TASK INSTRUCTIONS
Show every line from the entries that follow which holds the word "VRAW".
---------- EXERCISE DATA ----------
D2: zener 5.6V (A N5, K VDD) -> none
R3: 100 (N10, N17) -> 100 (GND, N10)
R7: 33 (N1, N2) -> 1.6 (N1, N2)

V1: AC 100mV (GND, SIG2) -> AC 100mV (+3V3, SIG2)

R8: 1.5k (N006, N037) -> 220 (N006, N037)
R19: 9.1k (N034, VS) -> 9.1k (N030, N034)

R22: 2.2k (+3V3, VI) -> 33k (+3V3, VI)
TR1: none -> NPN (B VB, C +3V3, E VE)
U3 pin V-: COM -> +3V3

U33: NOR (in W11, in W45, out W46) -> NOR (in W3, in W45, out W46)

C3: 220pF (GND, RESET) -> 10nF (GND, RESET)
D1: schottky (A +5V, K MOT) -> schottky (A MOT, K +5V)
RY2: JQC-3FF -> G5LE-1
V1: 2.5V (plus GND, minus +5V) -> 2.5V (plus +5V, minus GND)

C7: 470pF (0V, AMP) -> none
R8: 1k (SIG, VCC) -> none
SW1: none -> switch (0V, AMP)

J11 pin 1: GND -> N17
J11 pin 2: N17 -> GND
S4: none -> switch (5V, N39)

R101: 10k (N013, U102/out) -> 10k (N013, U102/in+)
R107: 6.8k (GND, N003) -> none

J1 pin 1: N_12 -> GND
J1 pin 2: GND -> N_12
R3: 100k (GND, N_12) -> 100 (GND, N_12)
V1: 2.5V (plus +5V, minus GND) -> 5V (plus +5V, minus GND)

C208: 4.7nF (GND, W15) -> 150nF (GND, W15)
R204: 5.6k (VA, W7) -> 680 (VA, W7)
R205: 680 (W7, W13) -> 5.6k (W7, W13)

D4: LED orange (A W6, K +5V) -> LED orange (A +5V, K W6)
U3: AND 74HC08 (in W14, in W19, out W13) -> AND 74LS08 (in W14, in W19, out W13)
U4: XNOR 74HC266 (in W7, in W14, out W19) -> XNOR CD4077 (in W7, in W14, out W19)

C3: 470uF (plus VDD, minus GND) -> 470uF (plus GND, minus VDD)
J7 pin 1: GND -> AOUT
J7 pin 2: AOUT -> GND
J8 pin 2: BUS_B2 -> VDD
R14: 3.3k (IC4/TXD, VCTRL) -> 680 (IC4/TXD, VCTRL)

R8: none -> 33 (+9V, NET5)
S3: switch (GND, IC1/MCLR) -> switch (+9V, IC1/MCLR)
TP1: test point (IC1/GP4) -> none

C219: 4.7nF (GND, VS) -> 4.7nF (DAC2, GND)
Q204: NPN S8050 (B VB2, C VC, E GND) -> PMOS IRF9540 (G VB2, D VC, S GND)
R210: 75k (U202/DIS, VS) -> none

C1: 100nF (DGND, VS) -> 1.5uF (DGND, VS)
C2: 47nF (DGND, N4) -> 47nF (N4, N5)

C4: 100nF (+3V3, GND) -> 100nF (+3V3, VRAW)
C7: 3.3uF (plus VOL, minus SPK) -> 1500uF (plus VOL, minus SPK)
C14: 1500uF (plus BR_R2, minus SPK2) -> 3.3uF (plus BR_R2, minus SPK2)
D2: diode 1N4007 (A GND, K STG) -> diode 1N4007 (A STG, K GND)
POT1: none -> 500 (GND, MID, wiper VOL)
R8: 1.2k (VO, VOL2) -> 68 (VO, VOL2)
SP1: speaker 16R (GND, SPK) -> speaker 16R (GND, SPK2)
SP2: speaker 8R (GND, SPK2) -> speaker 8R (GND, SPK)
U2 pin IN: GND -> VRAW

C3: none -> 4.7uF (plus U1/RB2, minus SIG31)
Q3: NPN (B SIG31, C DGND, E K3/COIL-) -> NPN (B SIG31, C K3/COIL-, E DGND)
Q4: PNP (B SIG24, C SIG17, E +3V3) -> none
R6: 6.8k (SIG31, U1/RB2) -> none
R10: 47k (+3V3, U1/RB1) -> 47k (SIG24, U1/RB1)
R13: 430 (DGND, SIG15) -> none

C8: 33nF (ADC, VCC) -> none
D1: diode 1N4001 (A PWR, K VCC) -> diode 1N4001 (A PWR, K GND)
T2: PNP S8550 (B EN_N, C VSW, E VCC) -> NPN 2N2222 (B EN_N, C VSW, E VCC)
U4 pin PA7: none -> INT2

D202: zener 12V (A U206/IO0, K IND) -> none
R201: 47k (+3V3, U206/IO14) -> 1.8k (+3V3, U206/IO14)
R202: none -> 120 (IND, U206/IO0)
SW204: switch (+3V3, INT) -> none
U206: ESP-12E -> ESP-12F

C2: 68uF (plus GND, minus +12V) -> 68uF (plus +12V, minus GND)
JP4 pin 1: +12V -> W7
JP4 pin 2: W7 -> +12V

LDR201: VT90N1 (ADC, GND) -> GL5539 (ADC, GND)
----------
RESULT OF THE EXERCISE
C4: 100nF (+3V3, GND) -> 100nF (+3V3, VRAW)
U2 pin IN: GND -> VRAW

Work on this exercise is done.